• _WORK INSTRUCTION_
Without the pictures, can you quote each line below exactly?

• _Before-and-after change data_
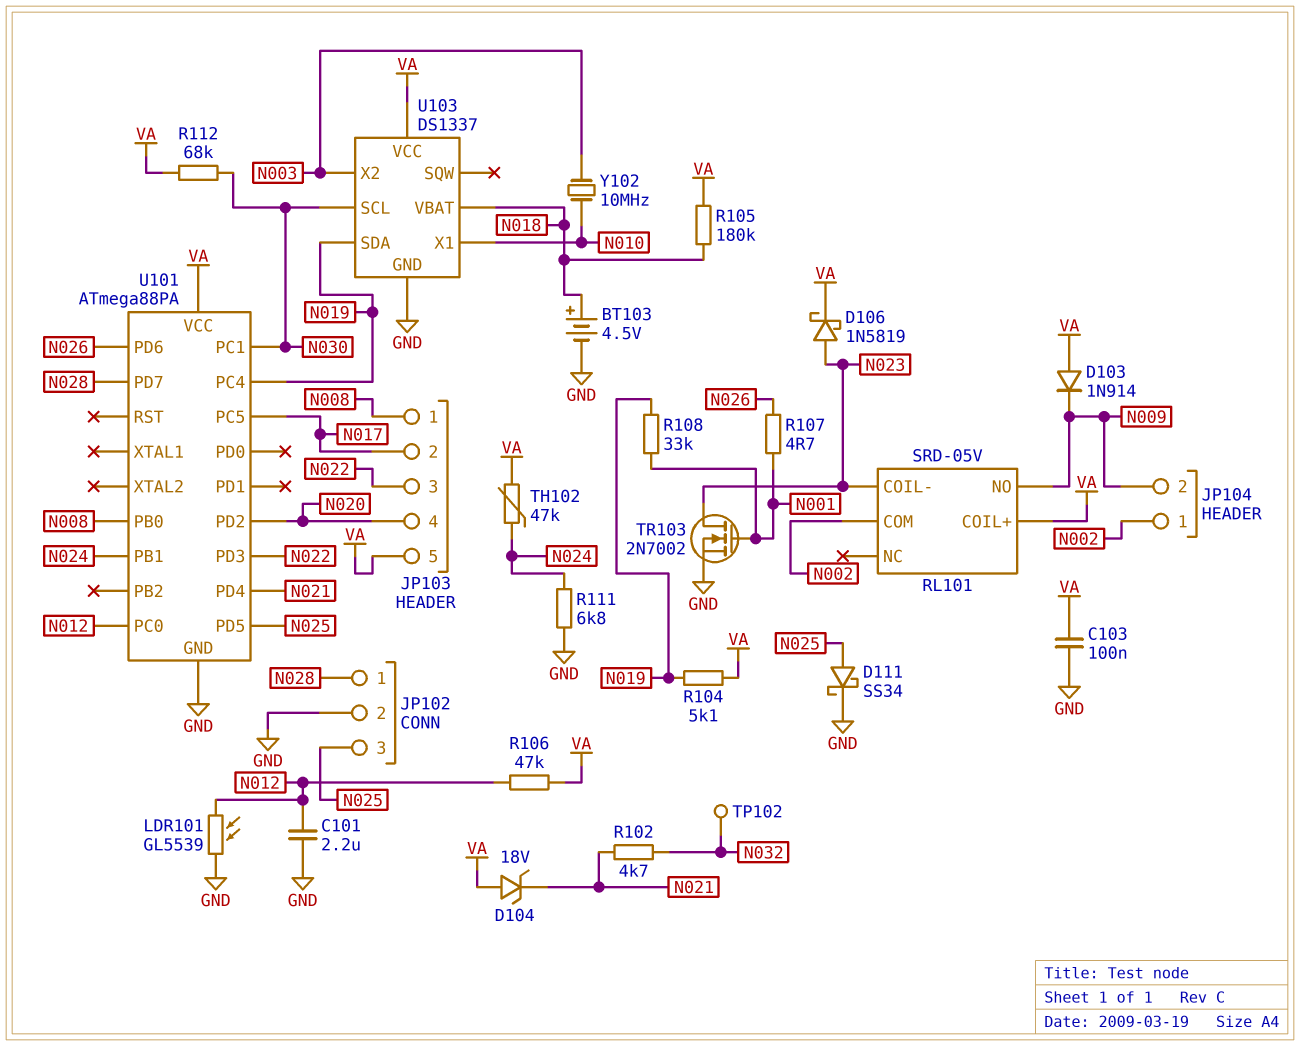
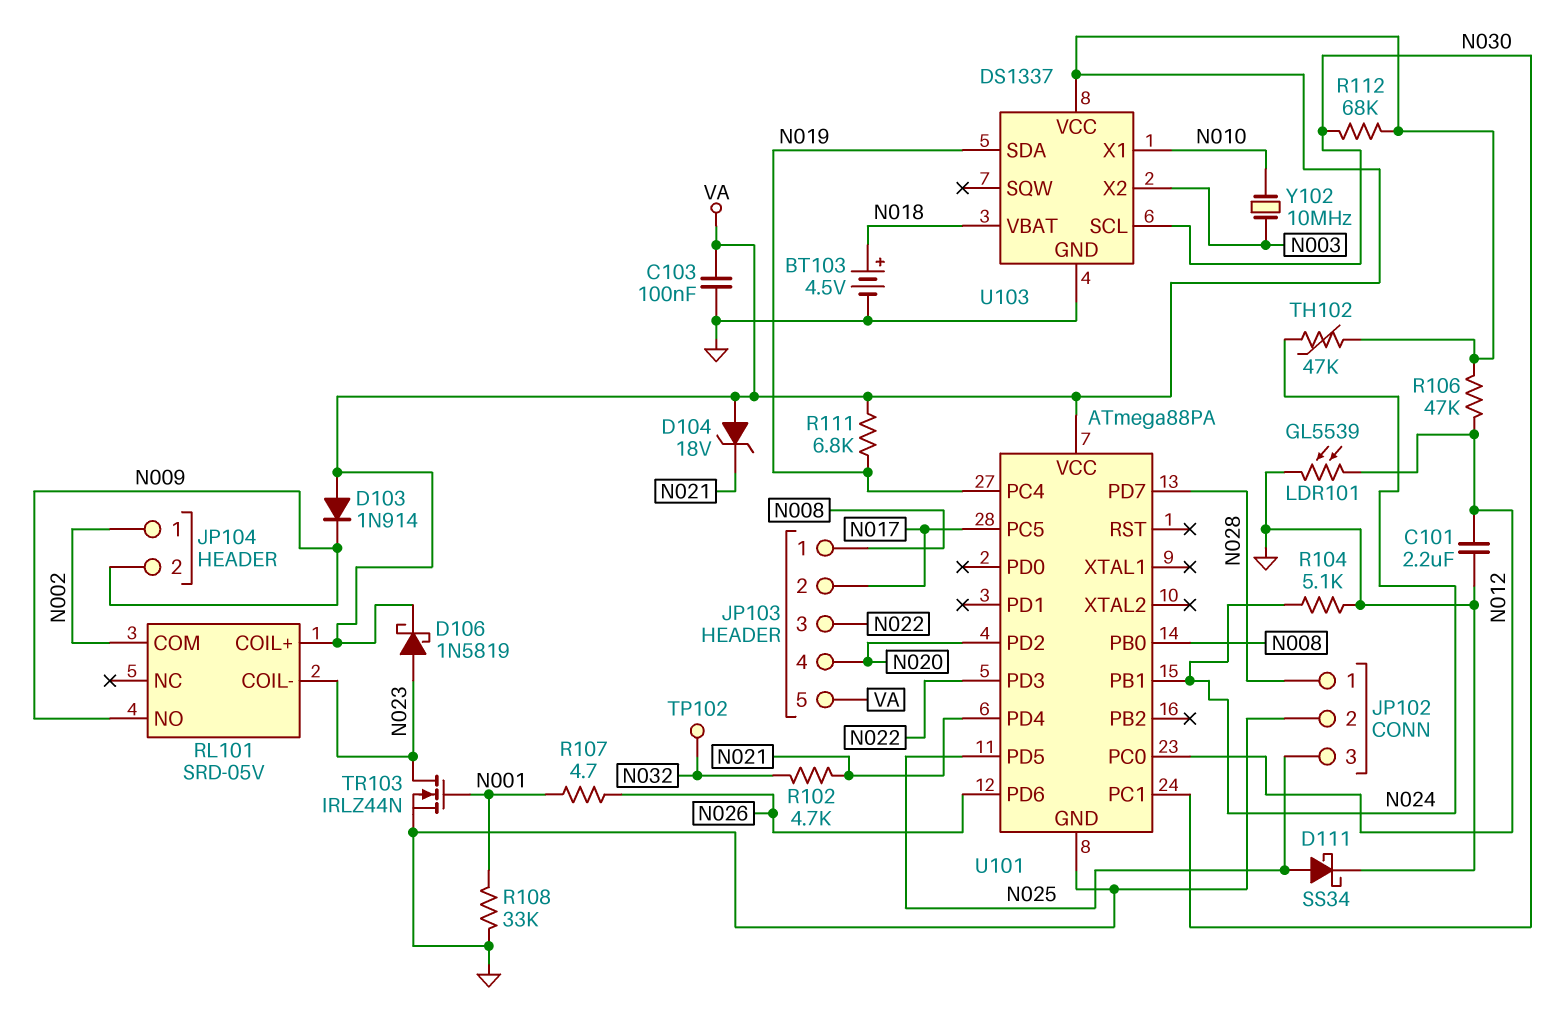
R104: 5.1k (N019, VA) -> 5.1k (GND, N024)
R105: 180k (N018, VA) -> none
R108: 33k (N001, N019) -> 33k (GND, N001)
R111: 6.8k (GND, N024) -> 6.8k (N019, VA)
TR103: NMOS 2N7002 (G N001, D N023, S GND) -> NMOS IRLZ44N (G N001, D N023, S GND)

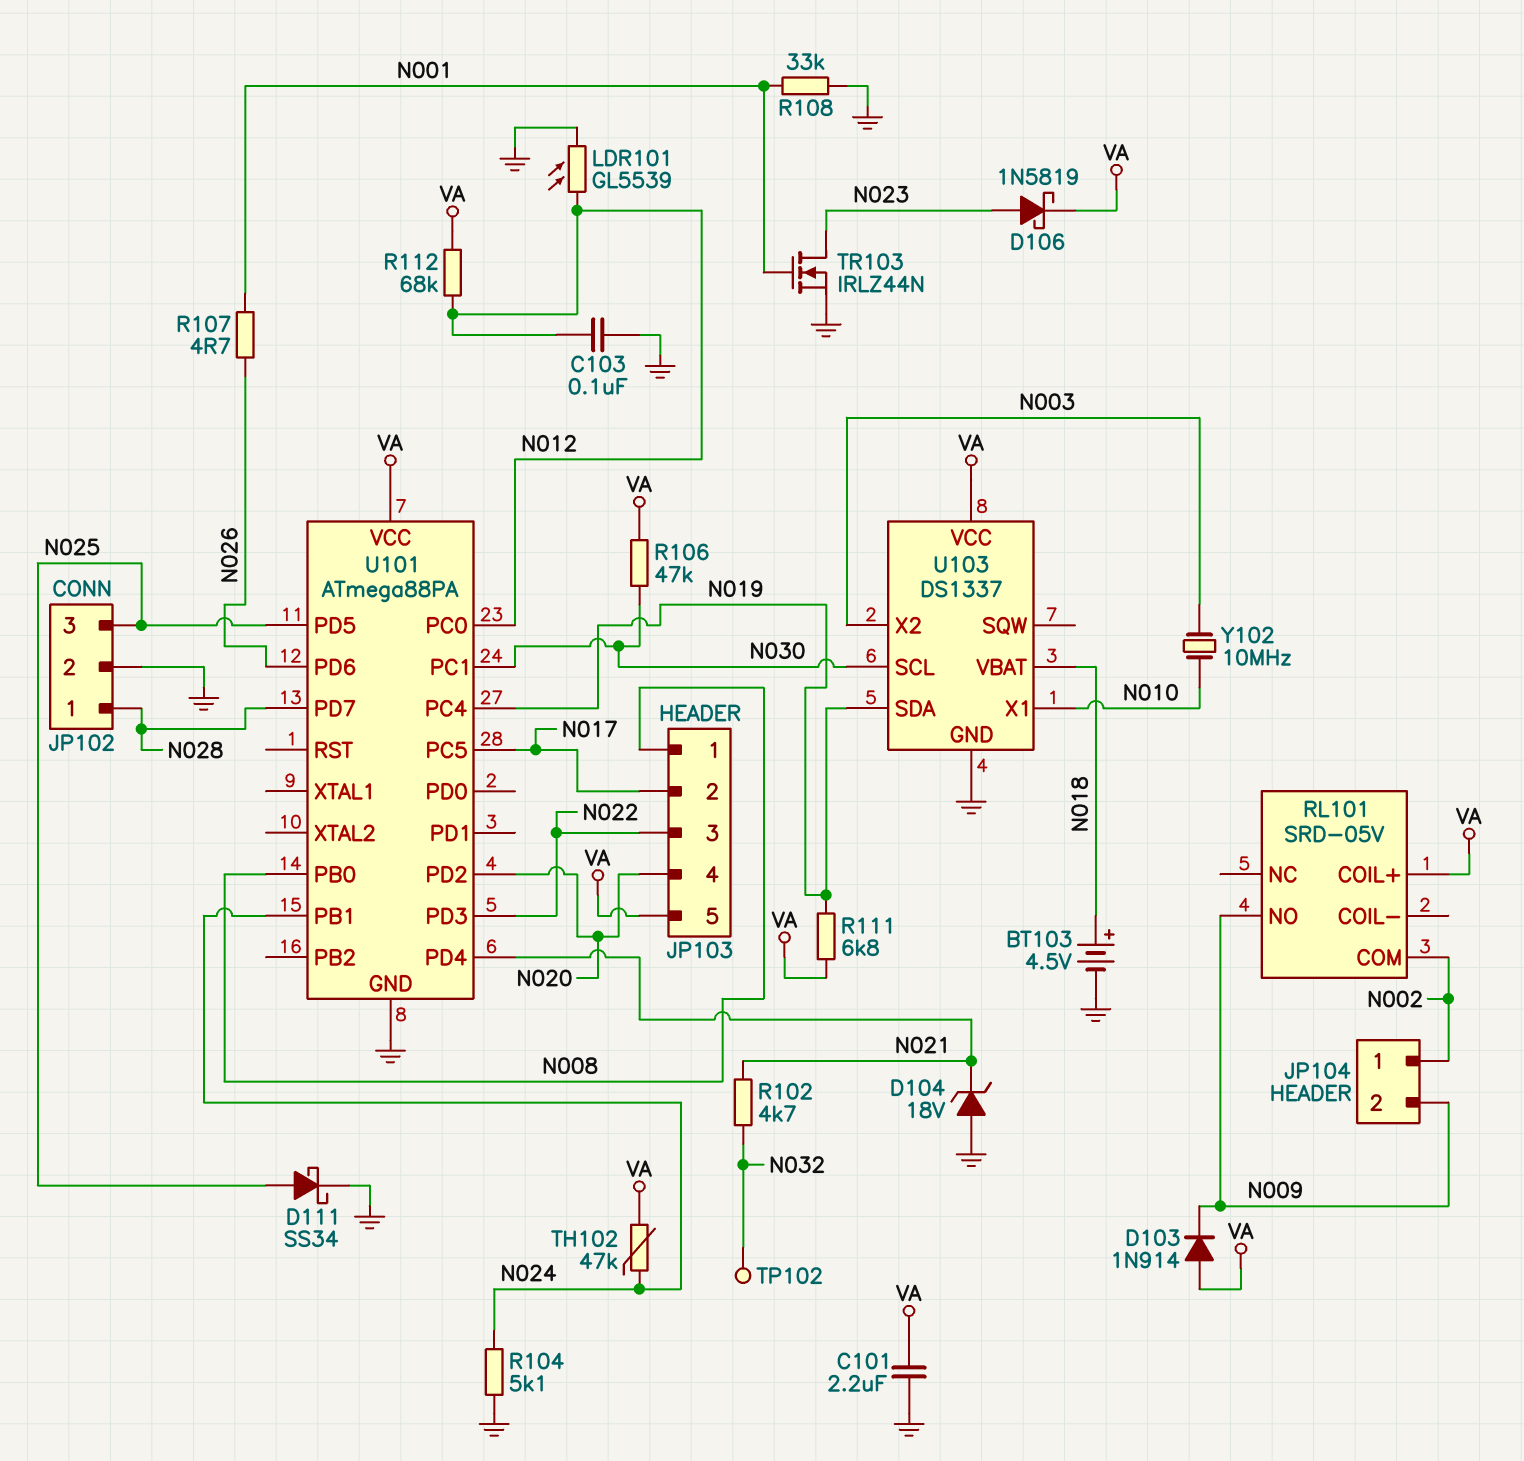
C101: 2.2uF (GND, N012) -> 2.2uF (GND, VA)
C103: 100nF (GND, VA) -> 100nF (GND, N012)
D104: zener 18V (A VA, K N021) -> zener 18V (A GND, K N021)
R106: 47k (N012, VA) -> 47k (N030, VA)
R112: 68k (N030, VA) -> 68k (N012, VA)
RL101 pin COIL-: N023 -> none

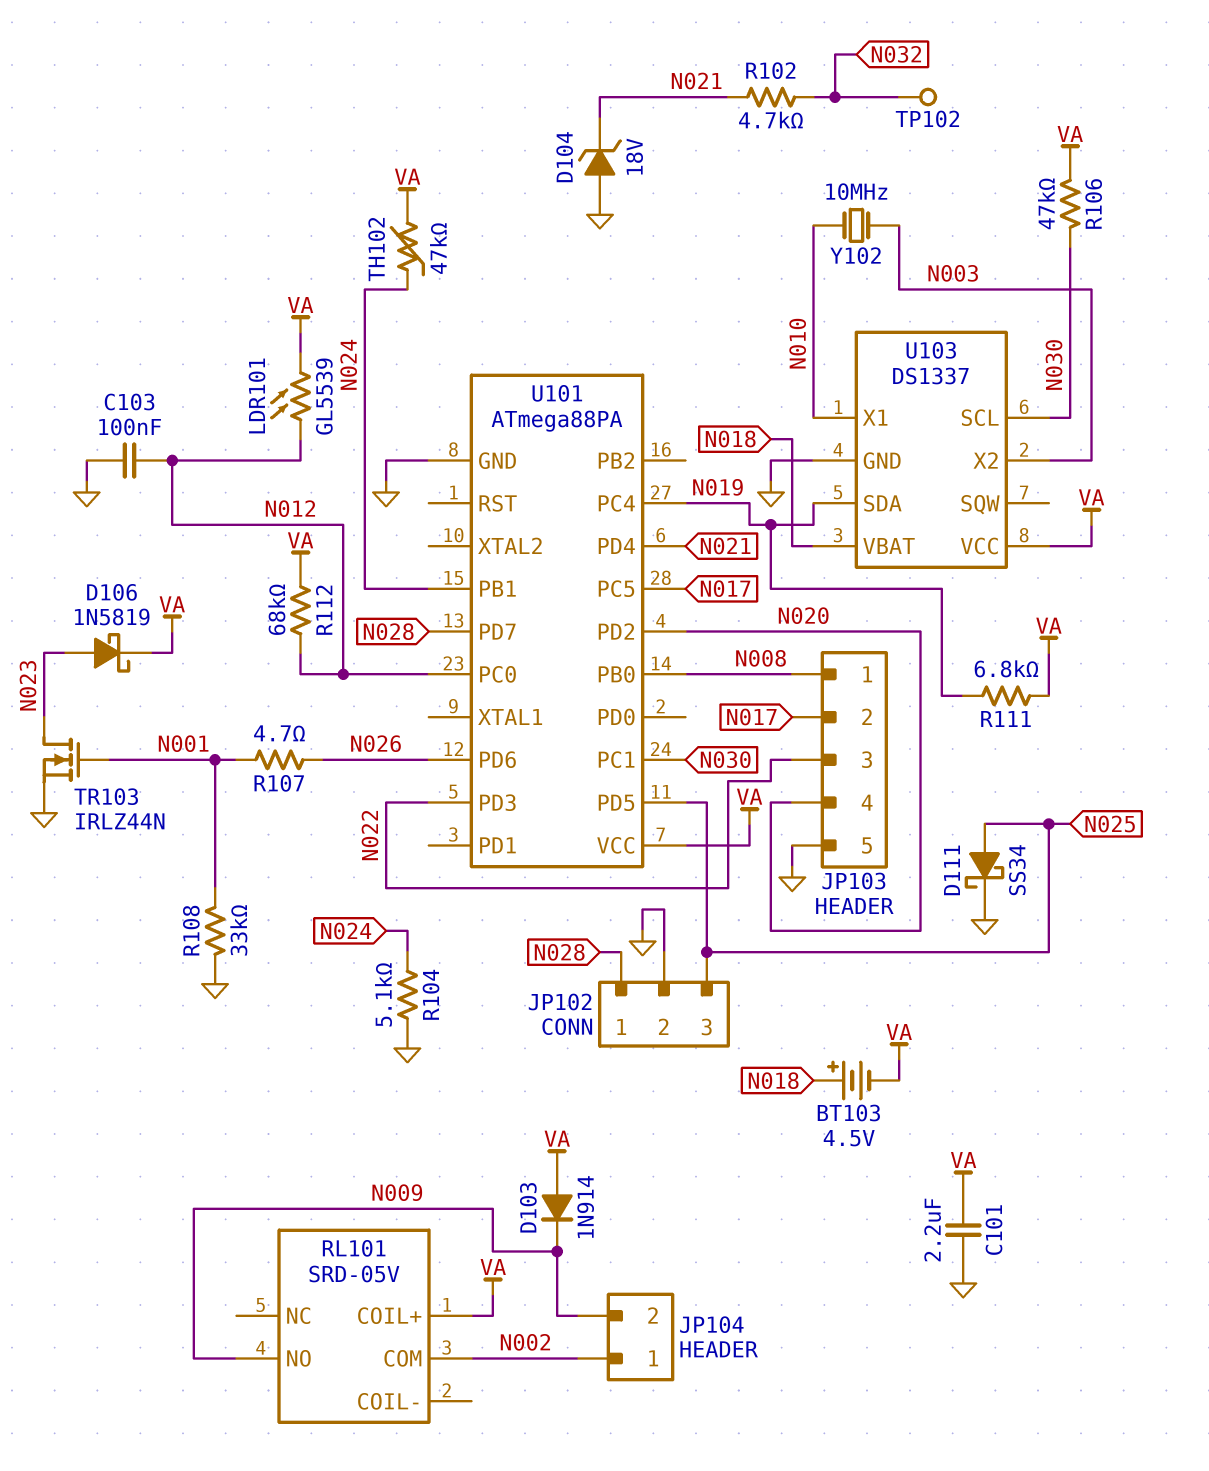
BT103: 4.5V (plus N018, minus GND) -> 4.5V (plus N018, minus VA)
JP103 pin 5: VA -> GND
LDR101: GL5539 (GND, N012) -> GL5539 (N012, VA)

• _RESULT OF THIS TASK_
R104: 5.1k (N019, VA) -> 5.1k (GND, N024)
R105: 180k (N018, VA) -> none
R108: 33k (N001, N019) -> 33k (GND, N001)
R111: 6.8k (GND, N024) -> 6.8k (N019, VA)
TR103: NMOS 2N7002 (G N001, D N023, S GND) -> NMOS IRLZ44N (G N001, D N023, S GND)

C101: 2.2uF (GND, N012) -> 2.2uF (GND, VA)
C103: 100nF (GND, VA) -> 100nF (GND, N012)
D104: zener 18V (A VA, K N021) -> zener 18V (A GND, K N021)
R106: 47k (N012, VA) -> 47k (N030, VA)
R112: 68k (N030, VA) -> 68k (N012, VA)
RL101 pin COIL-: N023 -> none

BT103: 4.5V (plus N018, minus GND) -> 4.5V (plus N018, minus VA)
JP103 pin 5: VA -> GND
LDR101: GL5539 (GND, N012) -> GL5539 (N012, VA)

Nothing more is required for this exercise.